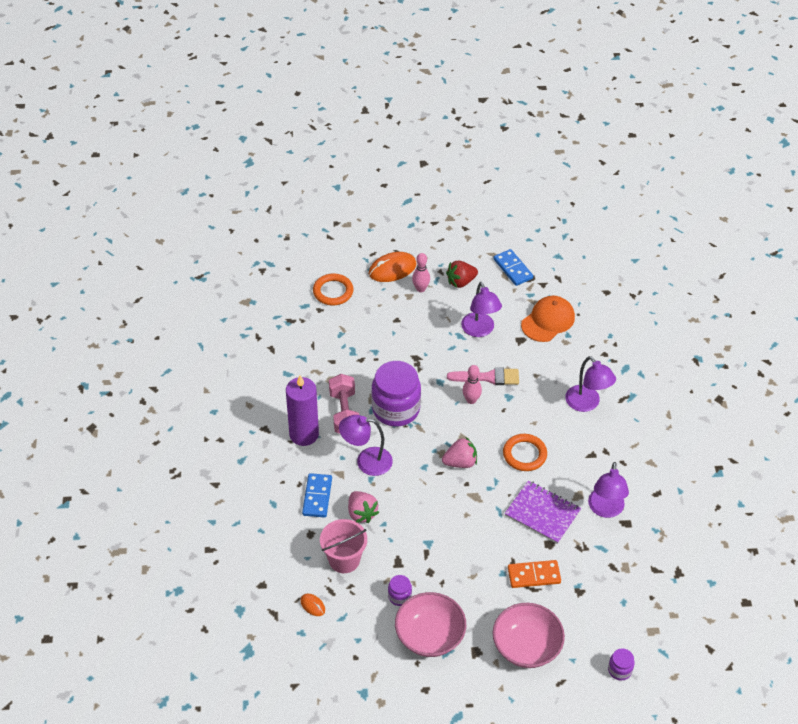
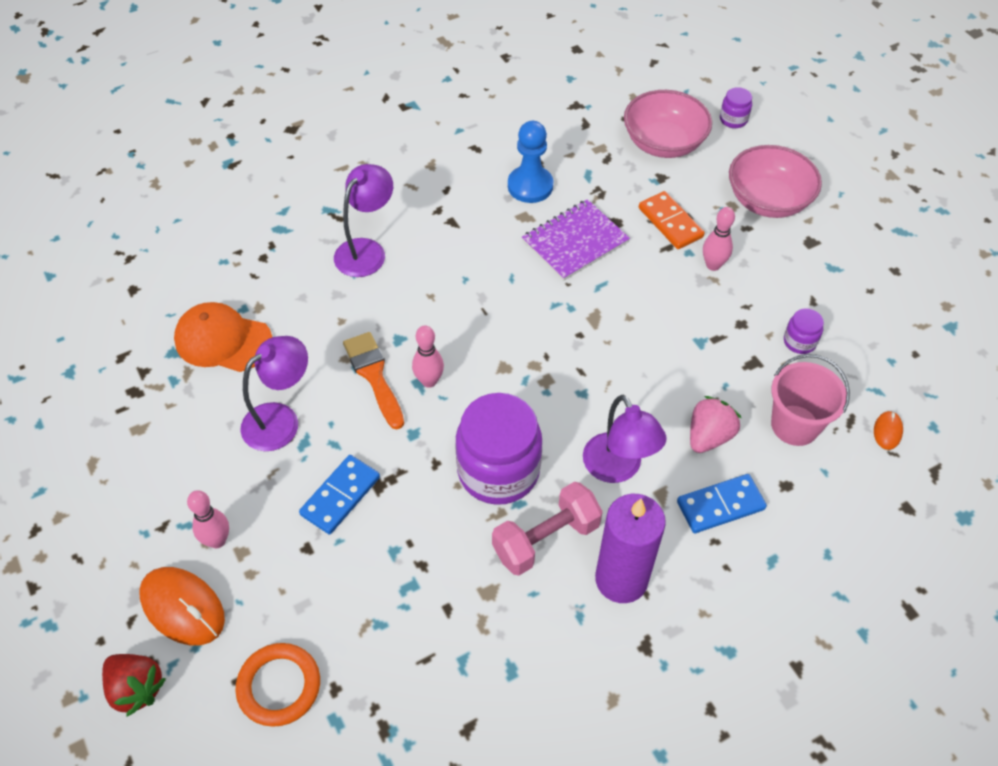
camera: 115 degrees left, 5 degrees up
pink bowl [395,592,466,657] -> pink bowl moved to [624,90,712,158]
pink strawberry [442,437,477,468] -> none
red strawberry [446,261,478,288] -> red strawberry moved to [102,654,166,717]
pink brush [447,368,519,385] -> orange brush [343,332,404,429]
blue domino [493,249,533,286] -> blue domino moved to [299,455,380,534]
orange ring [503,434,547,471] -> none
purple notebook [504,480,581,544] -> purple notebook turned 45 degrees clockwise [522,199,630,281]
purple lamp [588,462,629,518] -> blue pawn [508,121,553,203]
none -> pink bowling pin [703,207,735,271]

> _Action item_
Would you copy every line of the entries in which "purple" appears?

> _Finished exercise_
purple notebook [504,480,581,544] -> purple notebook turned 45 degrees clockwise [522,199,630,281]
purple lamp [588,462,629,518] -> blue pawn [508,121,553,203]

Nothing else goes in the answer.